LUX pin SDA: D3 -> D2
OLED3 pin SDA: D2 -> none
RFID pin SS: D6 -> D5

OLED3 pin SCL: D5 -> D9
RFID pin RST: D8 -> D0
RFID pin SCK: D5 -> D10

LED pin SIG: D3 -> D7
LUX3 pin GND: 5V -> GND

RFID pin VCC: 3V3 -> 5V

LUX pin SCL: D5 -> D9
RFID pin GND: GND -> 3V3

+++++

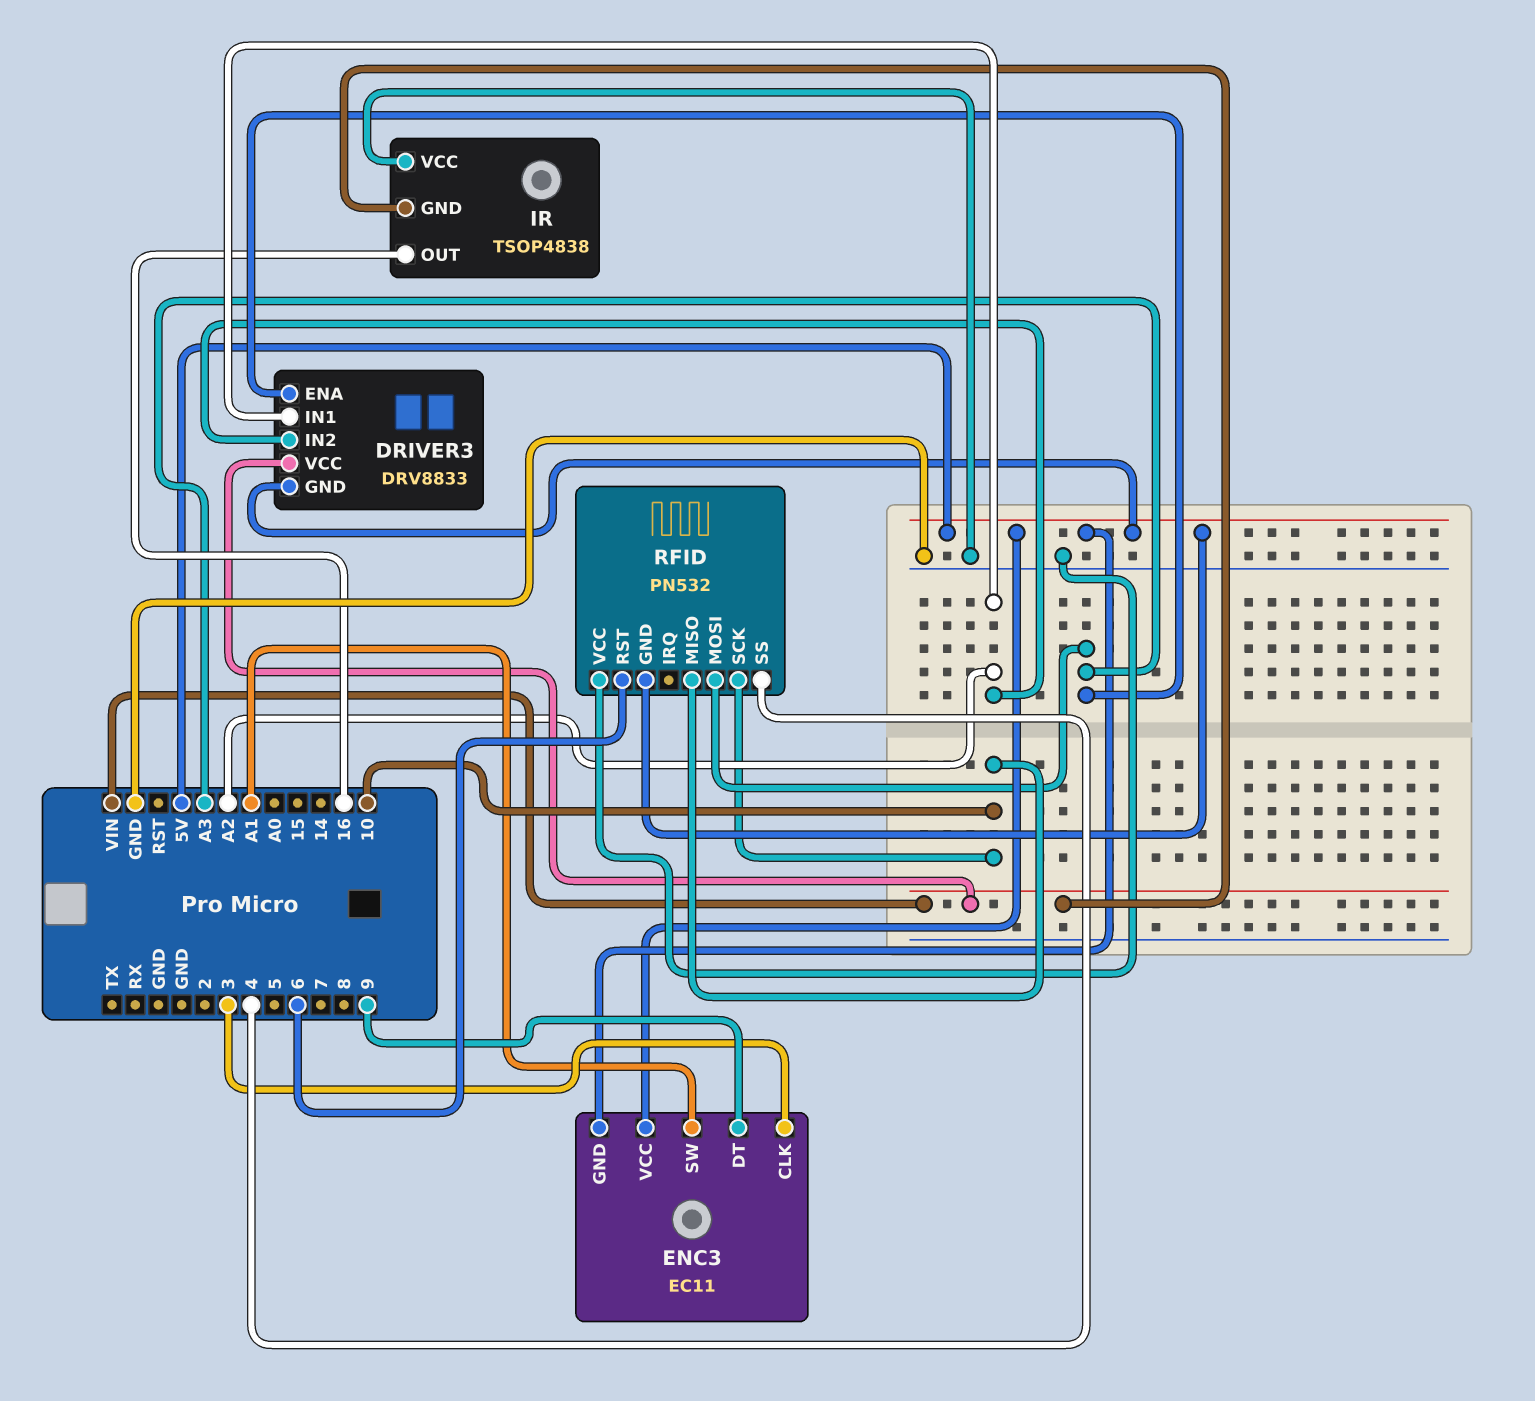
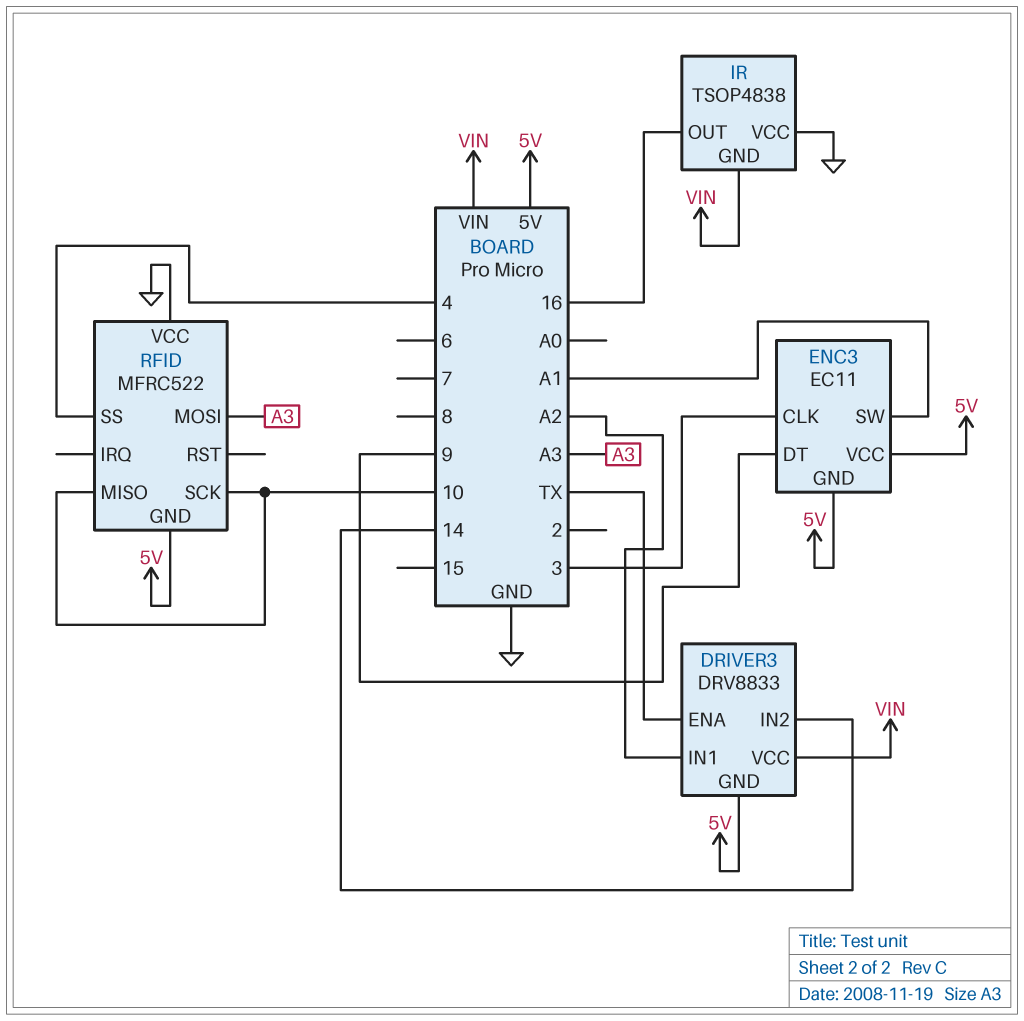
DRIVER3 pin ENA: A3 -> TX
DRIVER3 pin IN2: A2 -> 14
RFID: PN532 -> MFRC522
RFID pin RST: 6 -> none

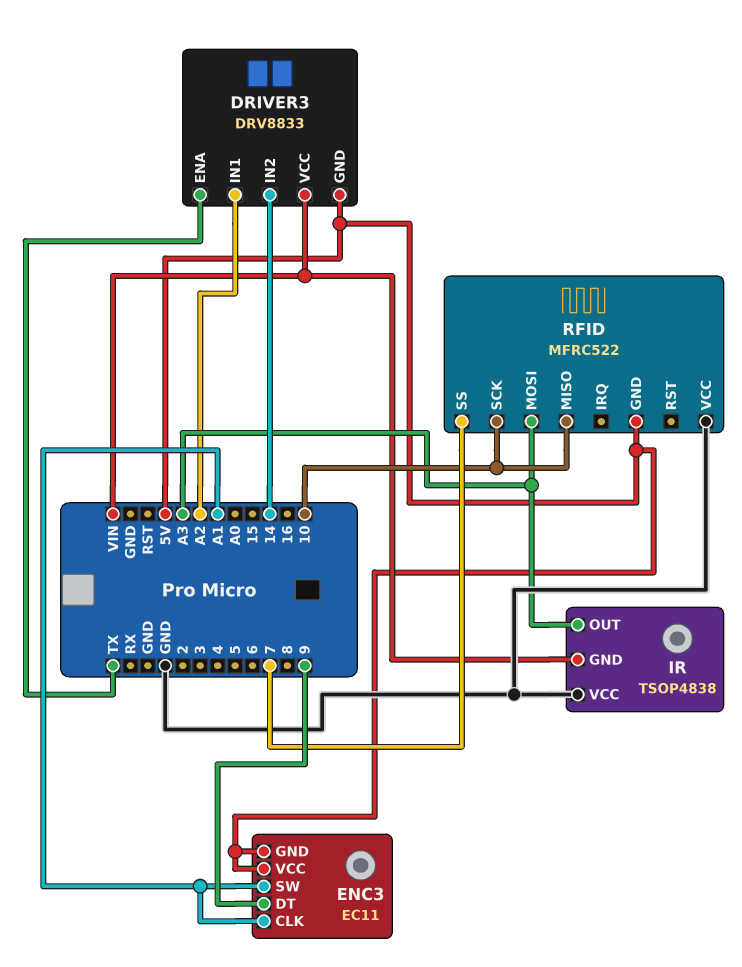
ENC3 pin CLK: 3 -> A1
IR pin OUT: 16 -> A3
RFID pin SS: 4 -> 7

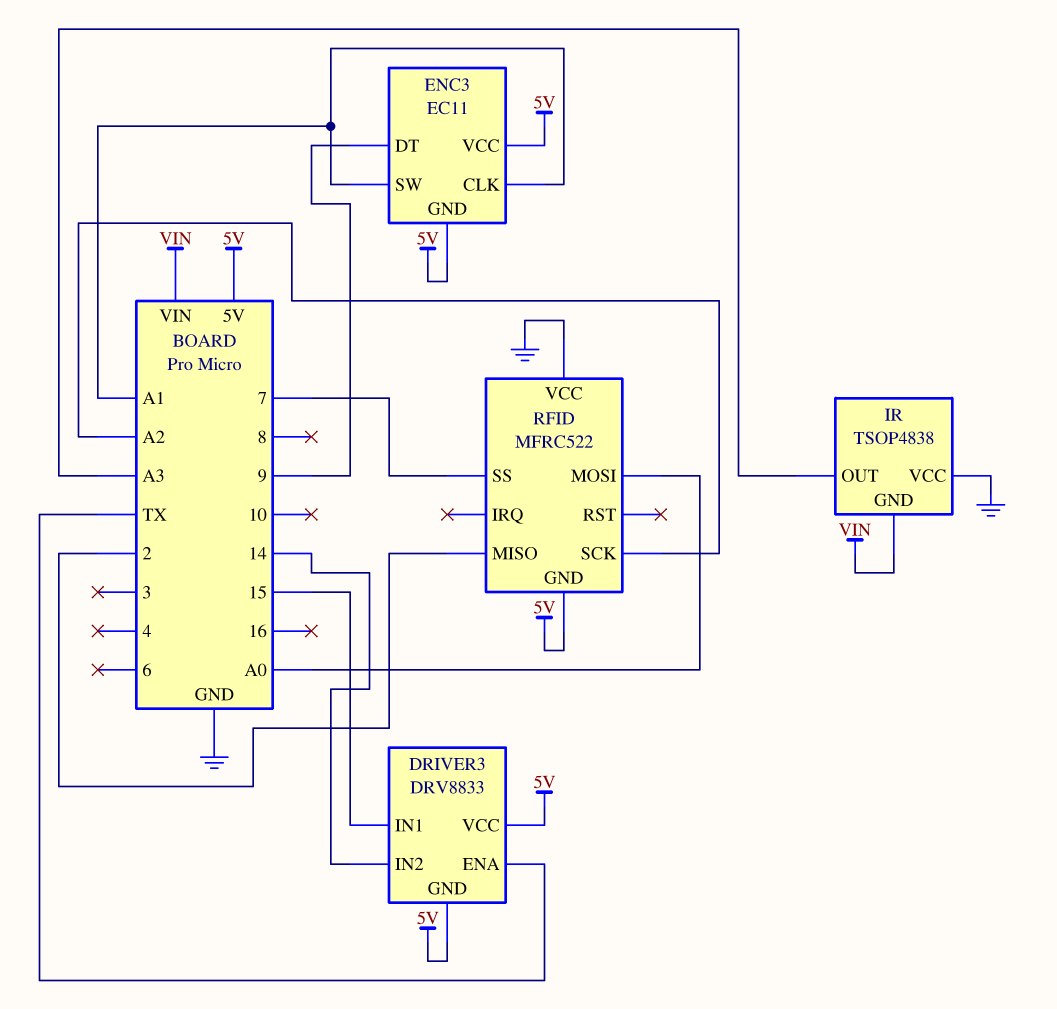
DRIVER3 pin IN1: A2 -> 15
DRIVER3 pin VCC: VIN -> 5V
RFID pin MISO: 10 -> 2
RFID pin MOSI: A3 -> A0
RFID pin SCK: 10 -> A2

+++++

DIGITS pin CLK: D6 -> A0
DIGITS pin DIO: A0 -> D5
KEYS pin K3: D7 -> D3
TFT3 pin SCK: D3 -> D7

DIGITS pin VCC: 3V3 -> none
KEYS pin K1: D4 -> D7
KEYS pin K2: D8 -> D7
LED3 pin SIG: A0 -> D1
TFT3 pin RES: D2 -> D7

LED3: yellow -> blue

+++++

**What is being asked:** Copy out each line of the data above, exactly, if it lies between the line holding "LUX pin SDA: D3 -> D2" and the line holding "RFID pin GND: GND -> 3V3", inclusive; copy no other line.

**Written answer:**
LUX pin SDA: D3 -> D2
OLED3 pin SDA: D2 -> none
RFID pin SS: D6 -> D5

OLED3 pin SCL: D5 -> D9
RFID pin RST: D8 -> D0
RFID pin SCK: D5 -> D10

LED pin SIG: D3 -> D7
LUX3 pin GND: 5V -> GND

RFID pin VCC: 3V3 -> 5V

LUX pin SCL: D5 -> D9
RFID pin GND: GND -> 3V3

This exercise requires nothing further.